■ PROBLEM DETAILS: Transcribe exactly, and only, the lines from the one containing "chair: (538, 323) -> (210, 1095), turned 84" through the last line of the data.

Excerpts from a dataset

Start of Block

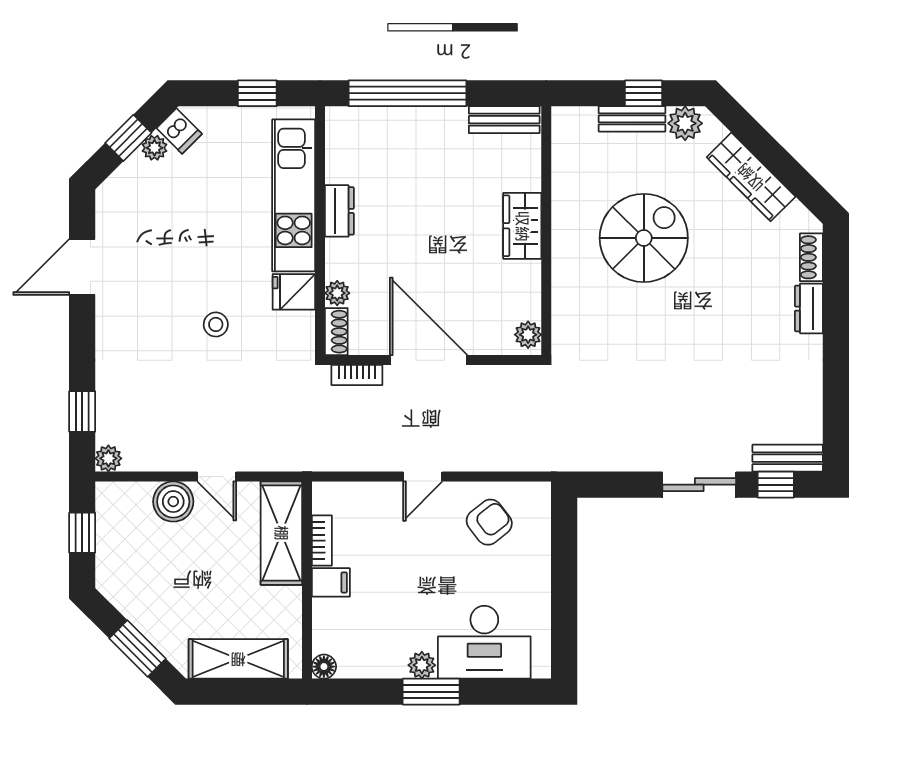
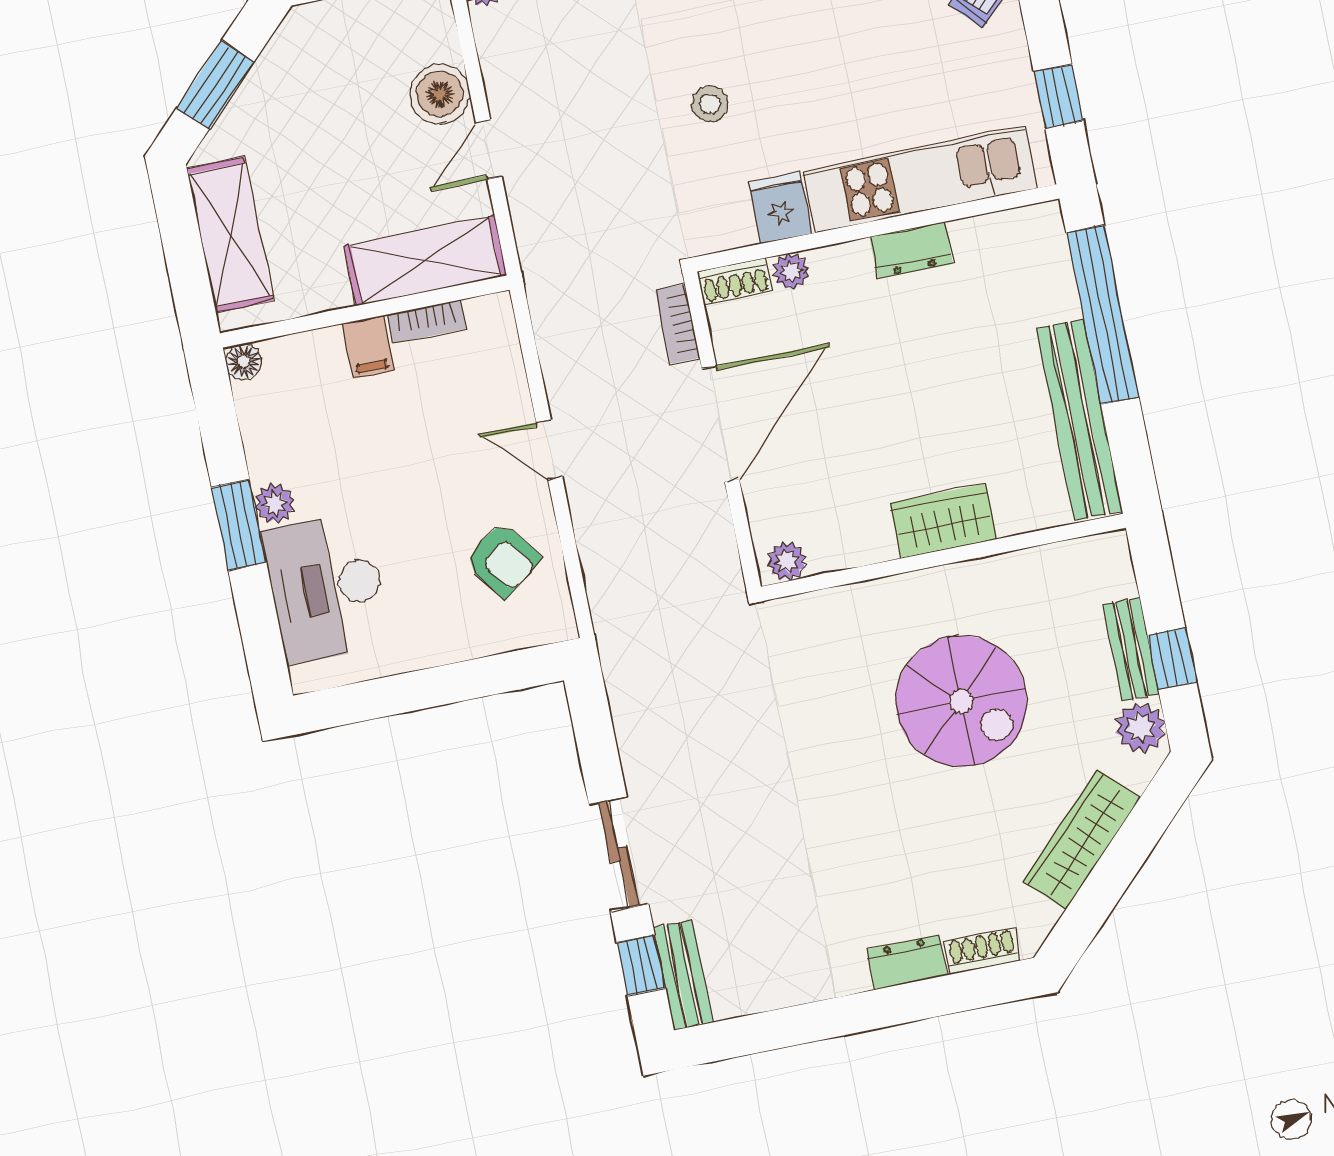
bench: (504, 120) -> (1079, 420), width x1.86, depth x1.21

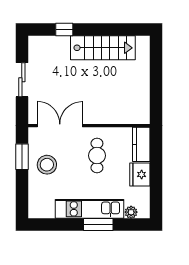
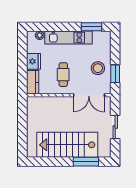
window: (64, 30) -> (86, 162), width x2.17
stairs: (103, 48) -> (67, 145), width x1.36, depth x1.51
window: (98, 225) -> (92, 27), moved

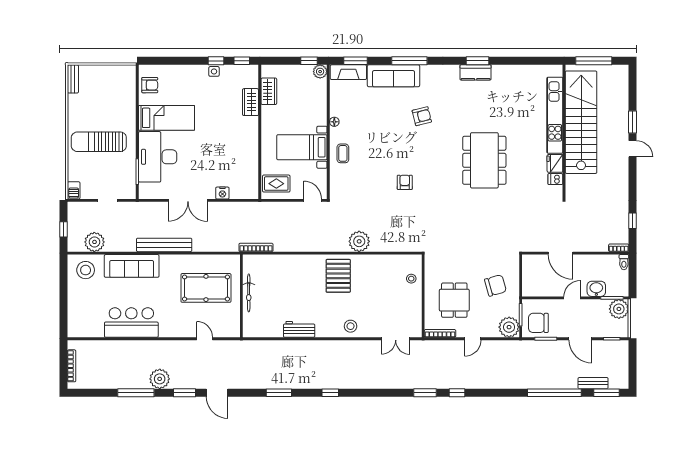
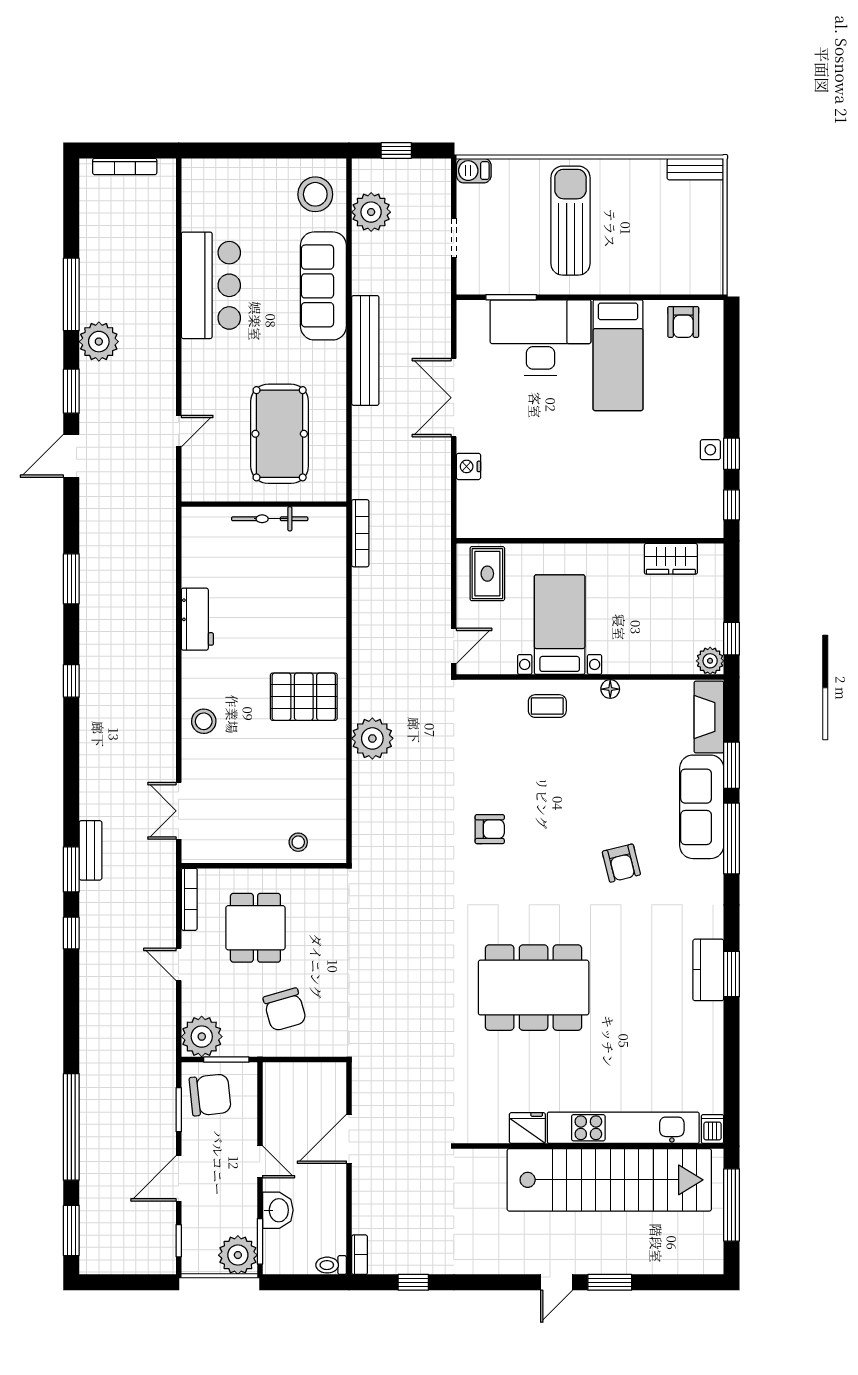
window: (356, 61) -> (732, 765), moved
wardrobe: (251, 102) -> (649, 522), removed
dishwasher: (555, 179) -> (713, 1129), moved
dining table: (454, 300) -> (255, 928), turned 90
chair: (538, 323) -> (210, 1095), turned 84
bench: (593, 383) -> (90, 850), moved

End of Block

■ REPLY TO THE TASK:
chair: (538, 323) -> (210, 1095), turned 84
bench: (593, 383) -> (90, 850), moved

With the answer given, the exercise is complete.